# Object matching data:
◇ ◇ ◇
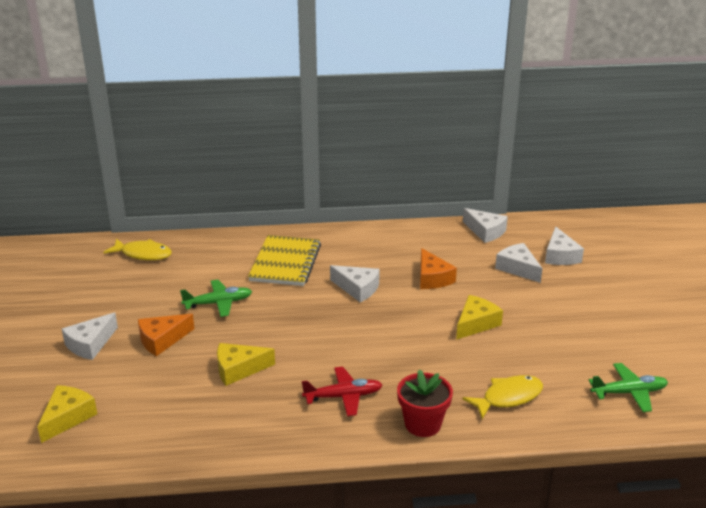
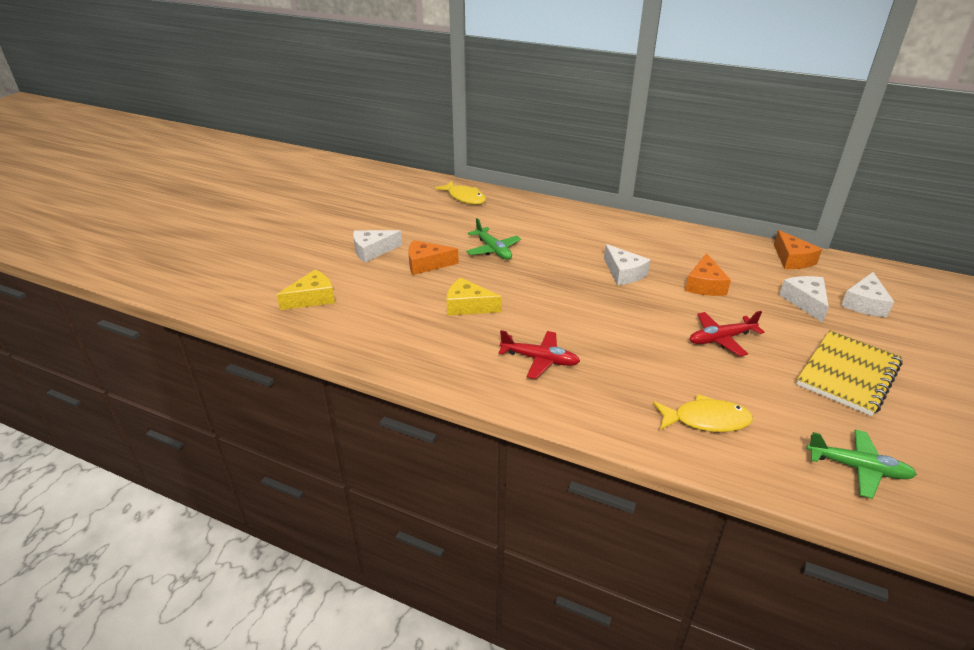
camera: 30 degrees right, 5 degrees up
(218, 303) = (493, 250): green plane -> green plane turned 45 degrees clockwise
(285, 263) = (574, 234): yellow notebook -> yellow notebook (848, 374)
(423, 424) = (596, 412): red flower pot -> none
(476, 324) = (721, 339): yellow cheese -> red plane
(485, 232) = (792, 259): white cheese -> orange cheese

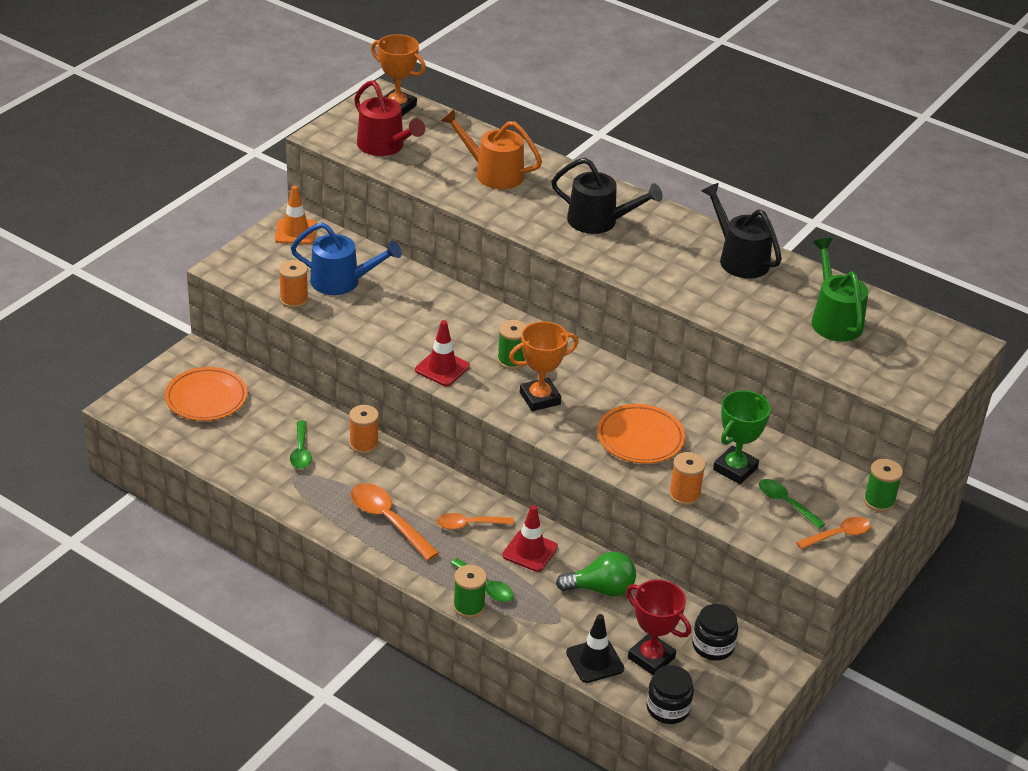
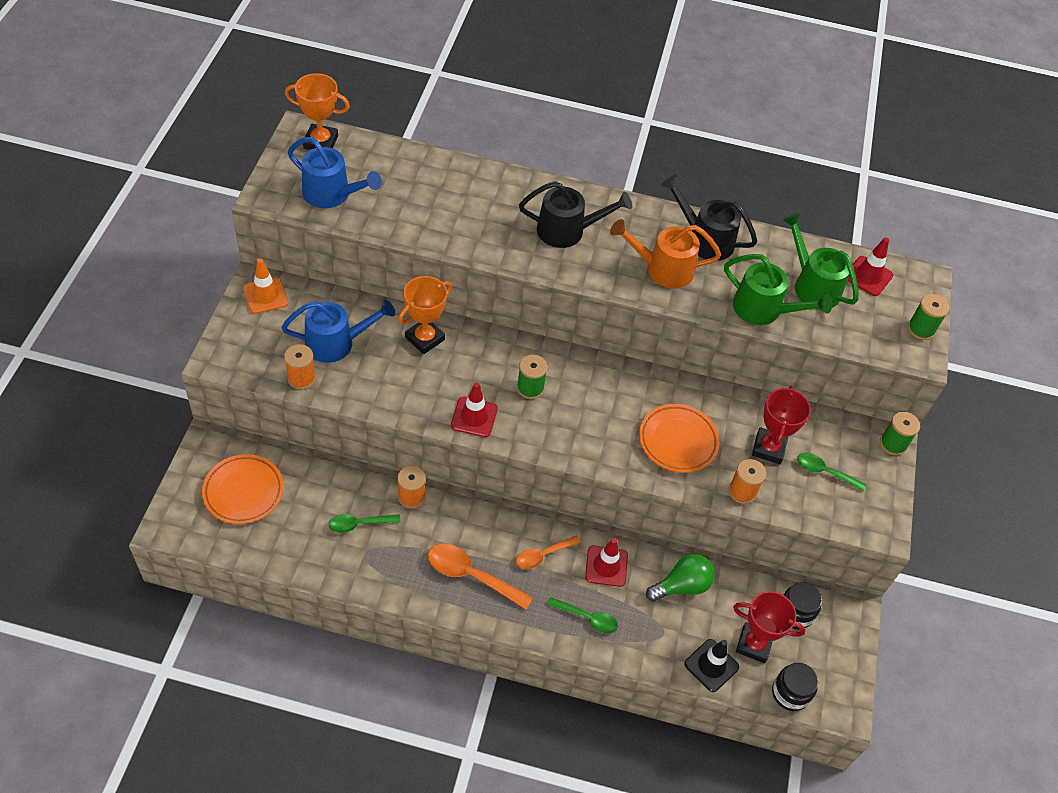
camera: 25 degrees left, 15 degrees up
(301, 451) = (359, 524): green spoon -> green spoon turned 105 degrees clockwise
(385, 147) = (332, 194): red watering can -> blue watering can
(469, 606) = (583, 646): green spool -> green spool (921, 329)
(492, 173) = (446, 199): orange watering can -> orange watering can (662, 269)
(540, 398) = (574, 424): orange trophy -> orange trophy (424, 338)
(735, 469) = (768, 448): green trophy -> red trophy
(767, 326) = (763, 310): none -> green watering can
(838, 535) = (880, 492): orange spoon -> none
(902, 326) = (868, 276): none -> red traffic cone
◇ ◇ ◇
# Assigned task:
Please copy the data shown above, line by line and exactly, omitting the images.

# Response to the task:
camera: 30 degrees right, 5 degrees up
(218, 303) = (493, 250): green plane -> green plane turned 45 degrees clockwise
(285, 263) = (574, 234): yellow notebook -> yellow notebook (848, 374)
(423, 424) = (596, 412): red flower pot -> none
(476, 324) = (721, 339): yellow cheese -> red plane
(485, 232) = (792, 259): white cheese -> orange cheese

camera: 25 degrees left, 15 degrees up
(301, 451) = (359, 524): green spoon -> green spoon turned 105 degrees clockwise
(385, 147) = (332, 194): red watering can -> blue watering can
(469, 606) = (583, 646): green spool -> green spool (921, 329)
(492, 173) = (446, 199): orange watering can -> orange watering can (662, 269)
(540, 398) = (574, 424): orange trophy -> orange trophy (424, 338)
(735, 469) = (768, 448): green trophy -> red trophy
(767, 326) = (763, 310): none -> green watering can
(838, 535) = (880, 492): orange spoon -> none
(902, 326) = (868, 276): none -> red traffic cone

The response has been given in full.